- [Your task]
Output the data below exactly. Leave nothing out.

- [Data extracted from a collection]
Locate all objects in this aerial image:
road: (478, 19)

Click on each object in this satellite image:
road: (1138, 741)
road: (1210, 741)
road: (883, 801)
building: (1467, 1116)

- [Worked solution]
Locate all objects in this aerial image:
road: (478, 19)

Click on each object in this satellite image:
road: (1138, 741)
road: (1210, 741)
road: (883, 801)
building: (1467, 1116)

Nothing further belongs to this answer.